▶ **Exercise details**: Below are some records. Return exactly the lines from the one with "R205: 2.4k (N36, N38) -> none" to the one with "U218: OR CD4071", and nothing else.

▶ **Material supplied**:
====================
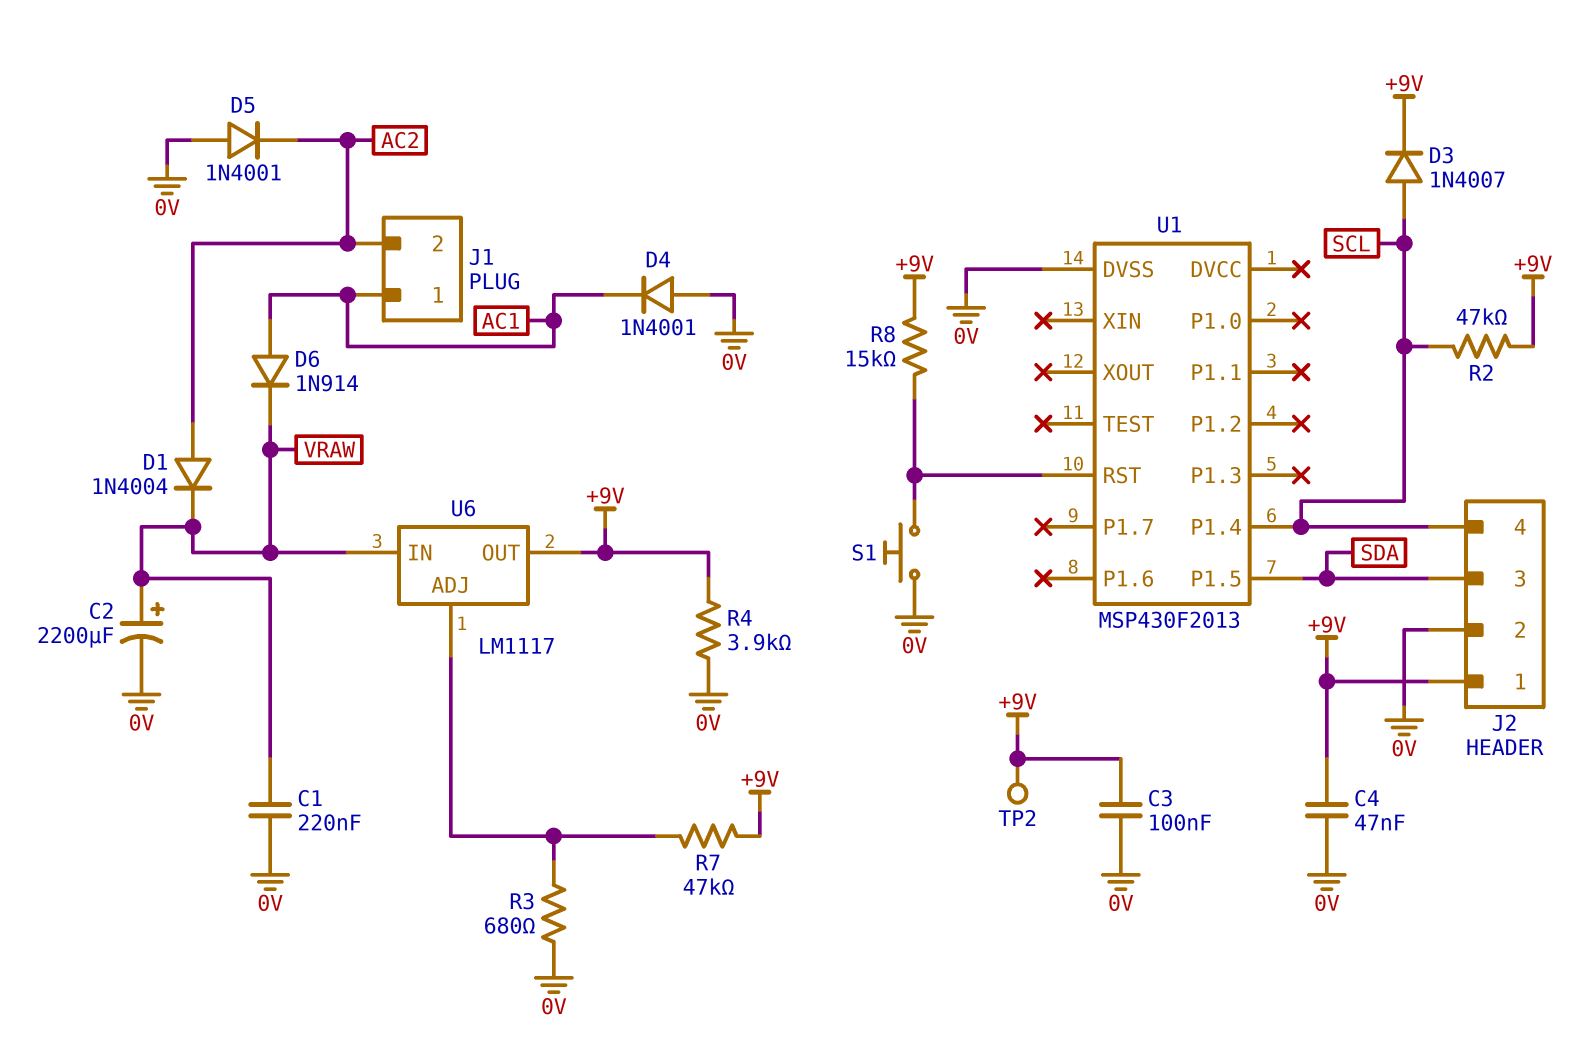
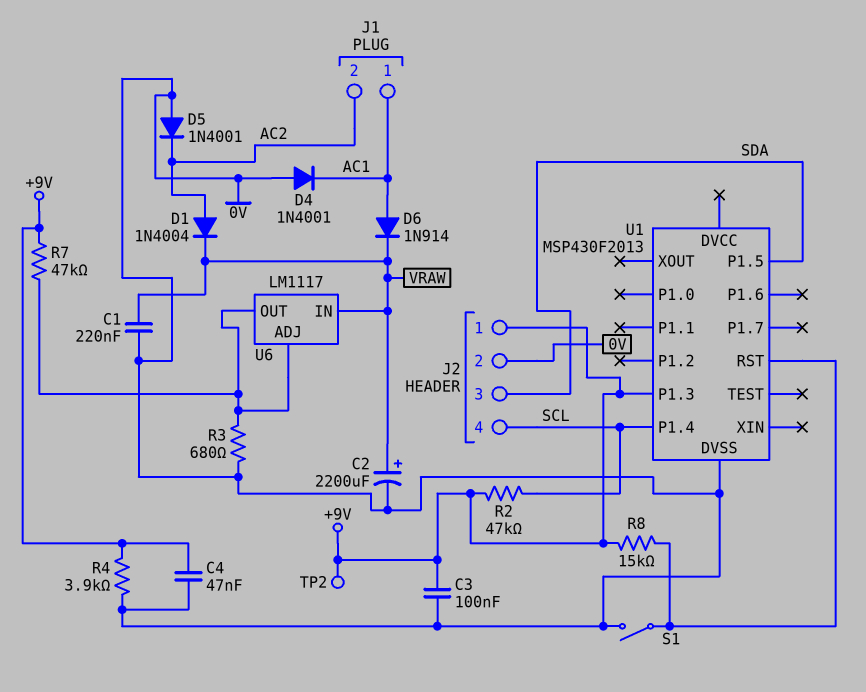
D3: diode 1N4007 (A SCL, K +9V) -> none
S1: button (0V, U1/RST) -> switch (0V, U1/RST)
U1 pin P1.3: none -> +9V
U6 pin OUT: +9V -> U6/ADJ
====================
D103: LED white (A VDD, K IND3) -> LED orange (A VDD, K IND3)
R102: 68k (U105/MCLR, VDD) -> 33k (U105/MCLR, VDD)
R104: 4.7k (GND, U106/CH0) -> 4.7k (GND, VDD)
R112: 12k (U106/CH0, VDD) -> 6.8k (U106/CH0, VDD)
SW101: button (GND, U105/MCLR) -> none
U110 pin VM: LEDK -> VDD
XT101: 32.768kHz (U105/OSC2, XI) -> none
====================
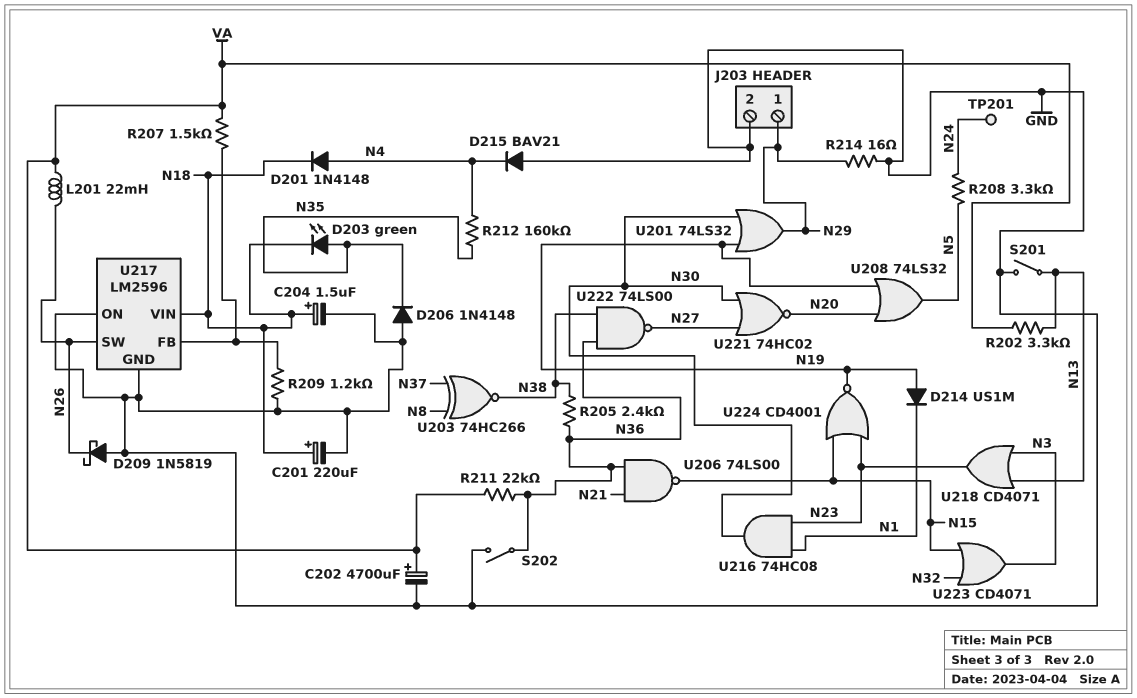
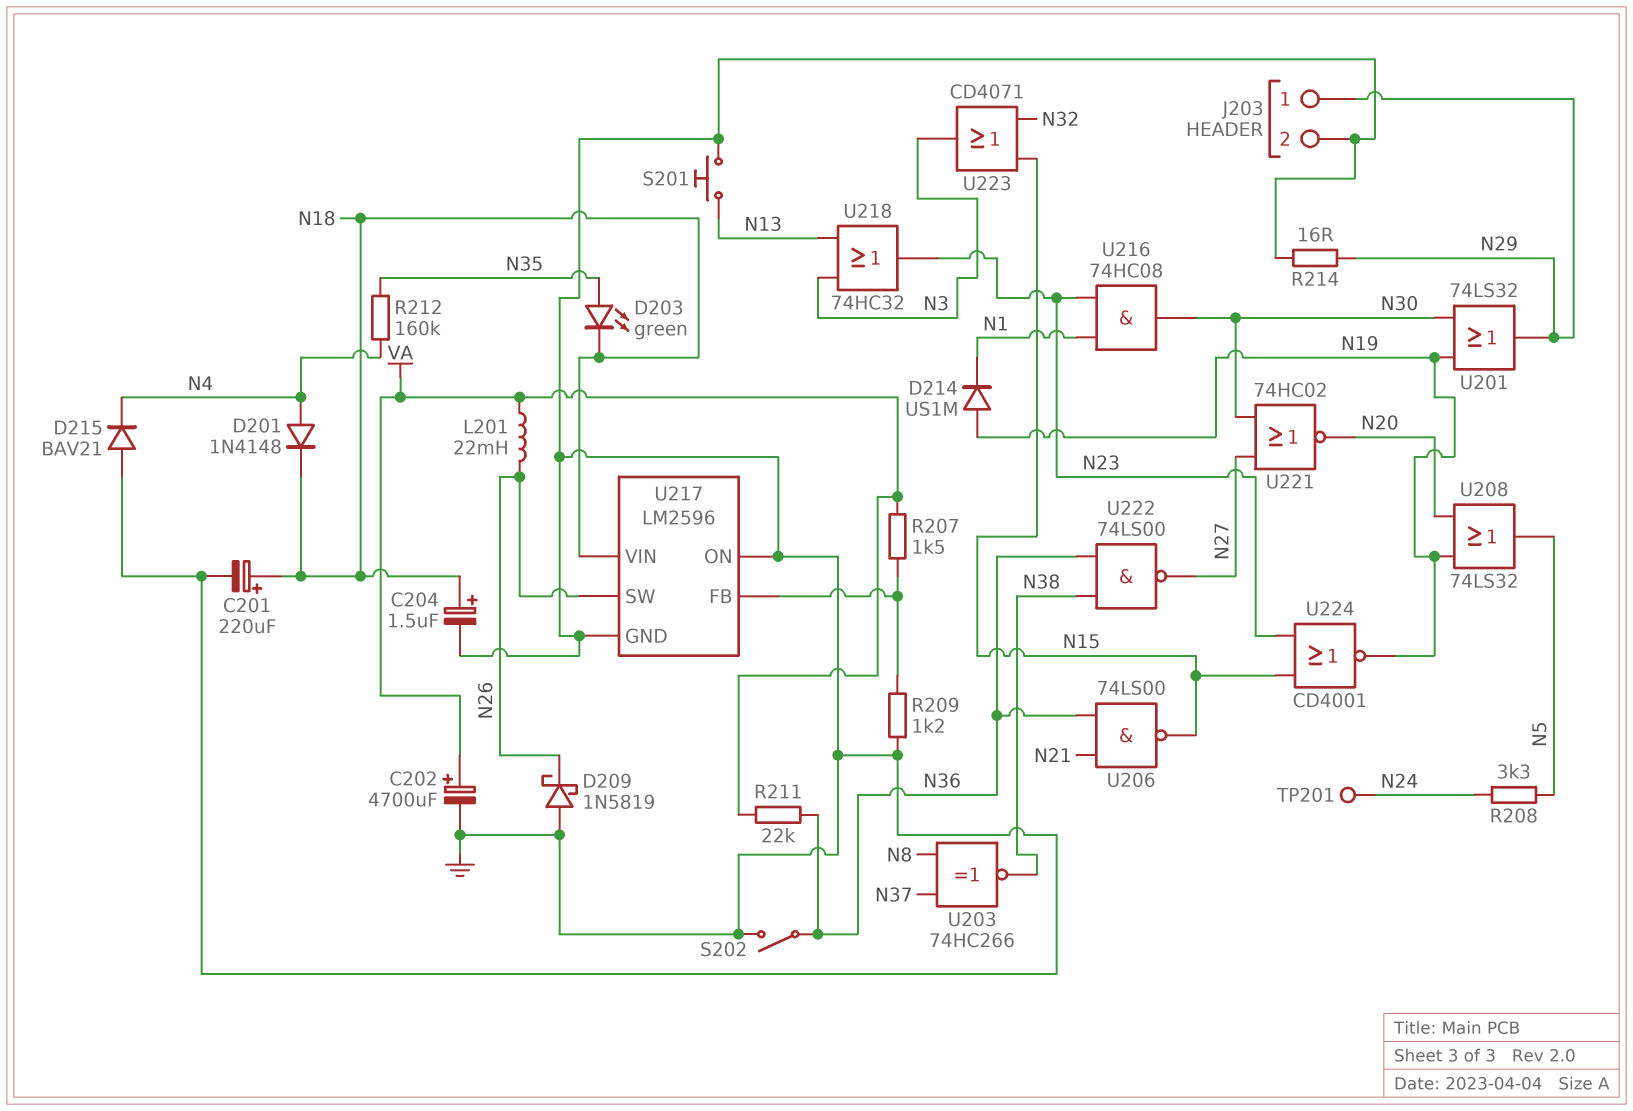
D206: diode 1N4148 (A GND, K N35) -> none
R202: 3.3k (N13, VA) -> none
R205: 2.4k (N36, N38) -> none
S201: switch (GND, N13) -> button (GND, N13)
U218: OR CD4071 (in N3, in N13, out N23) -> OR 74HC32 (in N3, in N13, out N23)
====================
▶ **Answer to the problem**:
R205: 2.4k (N36, N38) -> none
S201: switch (GND, N13) -> button (GND, N13)
U218: OR CD4071 (in N3, in N13, out N23) -> OR 74HC32 (in N3, in N13, out N23)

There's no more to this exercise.